PROBLEM STATEMENT: Pull every line containing "brown" out of the listing below.

RECORD EXCERPTS:
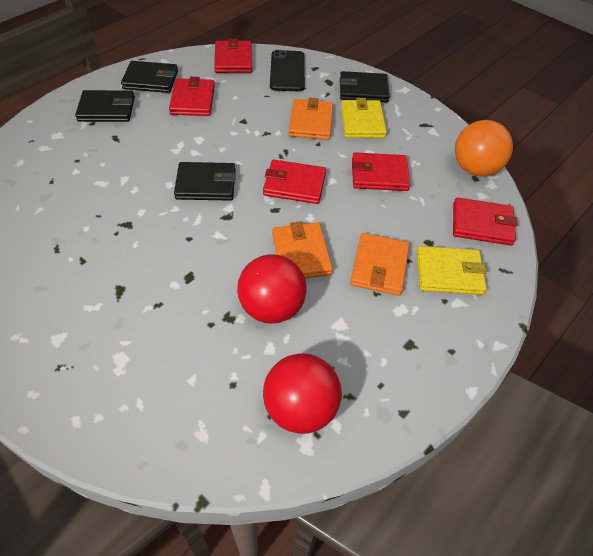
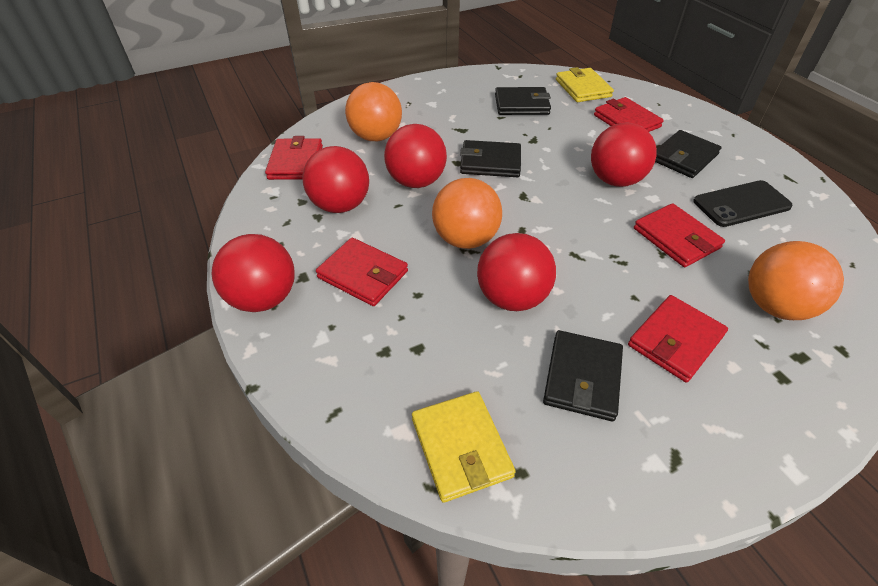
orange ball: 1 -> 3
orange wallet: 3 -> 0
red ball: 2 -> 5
---
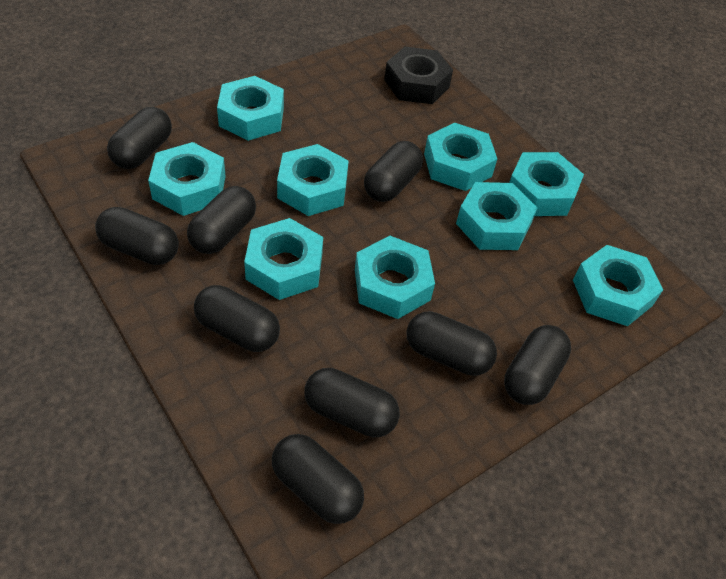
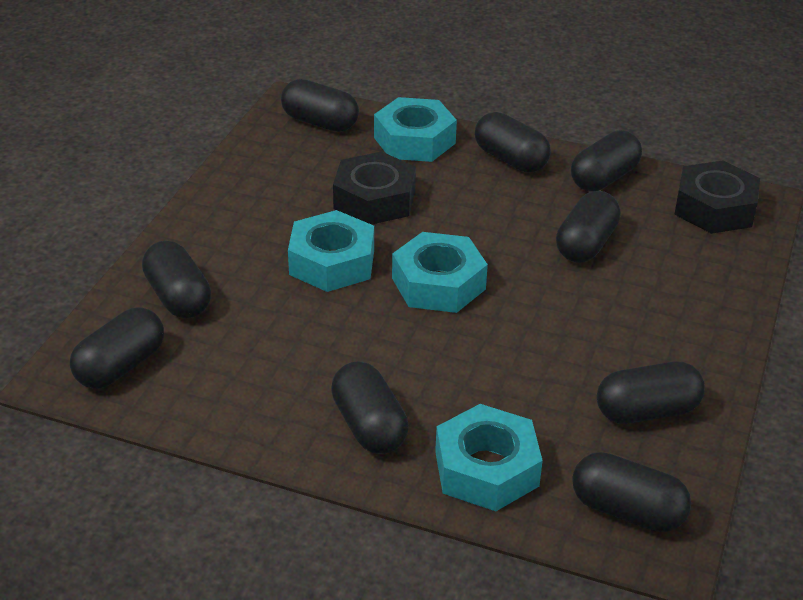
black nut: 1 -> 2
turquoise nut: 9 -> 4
...
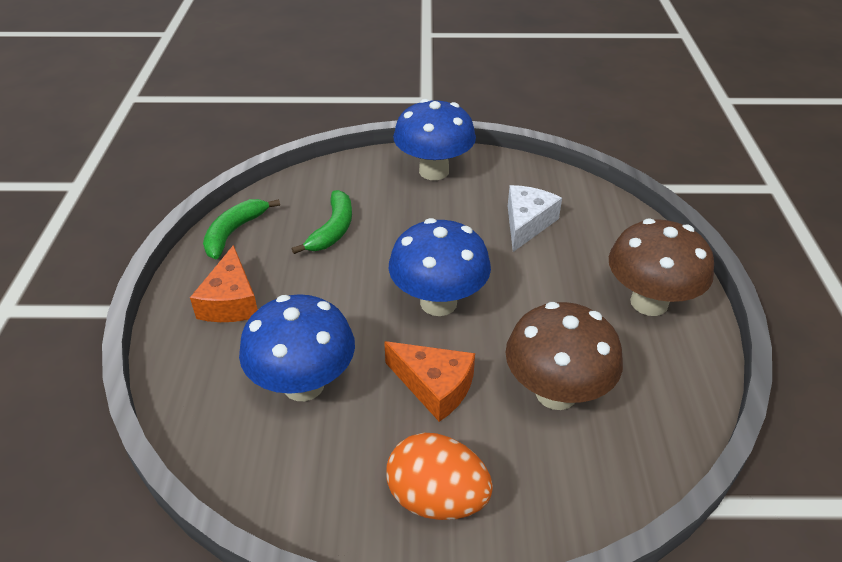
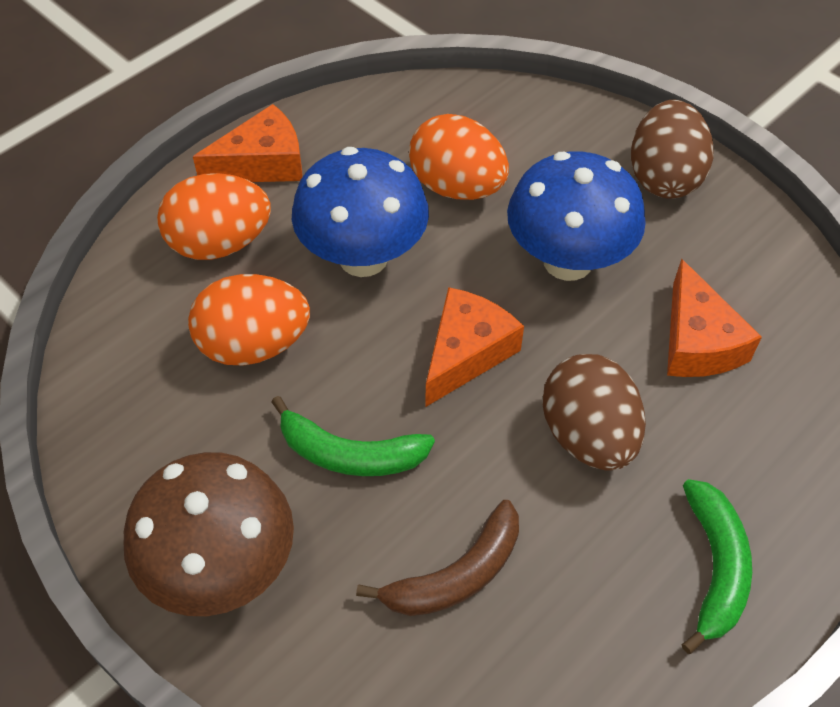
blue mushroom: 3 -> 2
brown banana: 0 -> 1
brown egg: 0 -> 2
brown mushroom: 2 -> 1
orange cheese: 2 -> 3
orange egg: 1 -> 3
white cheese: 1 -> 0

RESULT:
brown banana: 0 -> 1
brown egg: 0 -> 2
brown mushroom: 2 -> 1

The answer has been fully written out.